Records from a collection
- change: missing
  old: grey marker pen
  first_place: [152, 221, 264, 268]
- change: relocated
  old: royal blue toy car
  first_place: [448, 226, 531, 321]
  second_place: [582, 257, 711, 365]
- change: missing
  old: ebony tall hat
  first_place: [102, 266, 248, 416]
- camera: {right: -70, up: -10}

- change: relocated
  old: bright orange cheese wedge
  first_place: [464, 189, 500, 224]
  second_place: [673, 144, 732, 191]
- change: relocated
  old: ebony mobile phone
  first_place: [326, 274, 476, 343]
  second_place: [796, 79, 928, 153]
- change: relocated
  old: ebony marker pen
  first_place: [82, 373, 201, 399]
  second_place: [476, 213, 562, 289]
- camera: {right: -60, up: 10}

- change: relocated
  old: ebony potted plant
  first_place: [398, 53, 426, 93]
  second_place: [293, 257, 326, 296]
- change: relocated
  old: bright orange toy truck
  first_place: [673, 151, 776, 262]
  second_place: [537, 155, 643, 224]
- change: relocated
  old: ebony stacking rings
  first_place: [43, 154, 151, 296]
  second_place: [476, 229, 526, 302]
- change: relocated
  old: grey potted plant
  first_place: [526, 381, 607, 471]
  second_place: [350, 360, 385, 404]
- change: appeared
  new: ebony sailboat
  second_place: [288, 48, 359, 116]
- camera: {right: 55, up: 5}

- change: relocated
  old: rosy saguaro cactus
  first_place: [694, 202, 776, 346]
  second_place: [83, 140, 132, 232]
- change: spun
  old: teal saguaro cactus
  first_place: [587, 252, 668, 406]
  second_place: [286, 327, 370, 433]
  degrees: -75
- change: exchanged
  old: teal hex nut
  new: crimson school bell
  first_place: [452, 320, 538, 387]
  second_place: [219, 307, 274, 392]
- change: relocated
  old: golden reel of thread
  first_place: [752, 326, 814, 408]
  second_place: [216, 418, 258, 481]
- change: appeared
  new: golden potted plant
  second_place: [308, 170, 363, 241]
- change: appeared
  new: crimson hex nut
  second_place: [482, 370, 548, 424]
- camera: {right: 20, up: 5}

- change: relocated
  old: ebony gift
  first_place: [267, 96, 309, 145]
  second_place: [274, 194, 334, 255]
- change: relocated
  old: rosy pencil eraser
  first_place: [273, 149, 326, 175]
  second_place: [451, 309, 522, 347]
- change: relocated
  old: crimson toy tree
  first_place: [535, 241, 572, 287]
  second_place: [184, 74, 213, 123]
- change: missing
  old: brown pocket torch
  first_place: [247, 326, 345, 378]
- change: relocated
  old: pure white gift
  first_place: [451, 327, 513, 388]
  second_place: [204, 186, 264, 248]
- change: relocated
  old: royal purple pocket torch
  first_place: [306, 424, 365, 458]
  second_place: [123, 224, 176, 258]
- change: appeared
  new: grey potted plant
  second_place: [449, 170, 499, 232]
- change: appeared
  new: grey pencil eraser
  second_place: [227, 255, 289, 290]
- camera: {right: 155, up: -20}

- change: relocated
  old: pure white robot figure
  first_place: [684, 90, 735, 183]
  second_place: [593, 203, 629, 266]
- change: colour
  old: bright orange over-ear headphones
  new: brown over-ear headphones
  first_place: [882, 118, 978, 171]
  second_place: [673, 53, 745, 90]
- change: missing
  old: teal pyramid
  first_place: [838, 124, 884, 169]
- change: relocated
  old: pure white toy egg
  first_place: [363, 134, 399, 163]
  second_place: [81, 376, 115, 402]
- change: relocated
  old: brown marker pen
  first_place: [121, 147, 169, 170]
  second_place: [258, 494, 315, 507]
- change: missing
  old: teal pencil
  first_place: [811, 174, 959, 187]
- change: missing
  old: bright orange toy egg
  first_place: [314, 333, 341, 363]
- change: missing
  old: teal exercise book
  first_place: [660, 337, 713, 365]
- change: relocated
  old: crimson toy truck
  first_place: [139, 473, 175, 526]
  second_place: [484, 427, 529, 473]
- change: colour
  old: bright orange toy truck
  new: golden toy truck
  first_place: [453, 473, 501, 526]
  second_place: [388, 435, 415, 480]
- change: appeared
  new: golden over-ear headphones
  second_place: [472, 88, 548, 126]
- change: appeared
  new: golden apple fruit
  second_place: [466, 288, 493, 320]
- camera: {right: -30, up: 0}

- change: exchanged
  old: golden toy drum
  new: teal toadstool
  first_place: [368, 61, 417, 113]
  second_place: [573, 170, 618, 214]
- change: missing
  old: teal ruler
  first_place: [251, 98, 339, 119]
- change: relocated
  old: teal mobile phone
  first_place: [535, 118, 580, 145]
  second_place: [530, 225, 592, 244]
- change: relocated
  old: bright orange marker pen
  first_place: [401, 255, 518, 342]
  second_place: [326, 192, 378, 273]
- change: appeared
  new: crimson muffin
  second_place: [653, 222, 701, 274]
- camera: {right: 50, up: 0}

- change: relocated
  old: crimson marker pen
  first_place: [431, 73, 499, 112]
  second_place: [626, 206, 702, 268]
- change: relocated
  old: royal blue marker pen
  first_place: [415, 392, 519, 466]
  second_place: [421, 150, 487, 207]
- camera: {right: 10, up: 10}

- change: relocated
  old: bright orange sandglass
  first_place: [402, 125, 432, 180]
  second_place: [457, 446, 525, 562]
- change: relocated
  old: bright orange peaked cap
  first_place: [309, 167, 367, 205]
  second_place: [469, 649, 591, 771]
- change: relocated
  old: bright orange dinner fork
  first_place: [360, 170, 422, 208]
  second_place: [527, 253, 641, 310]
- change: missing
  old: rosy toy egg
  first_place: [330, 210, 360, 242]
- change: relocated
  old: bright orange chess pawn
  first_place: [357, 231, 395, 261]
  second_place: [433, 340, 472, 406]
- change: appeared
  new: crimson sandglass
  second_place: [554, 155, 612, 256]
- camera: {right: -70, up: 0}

* Exercise prompt
Every line above in which the word "rosy" occurs needs to be copied.

* Exercise solution
  old: rosy saguaro cactus
  old: rosy pencil eraser
  old: rosy toy egg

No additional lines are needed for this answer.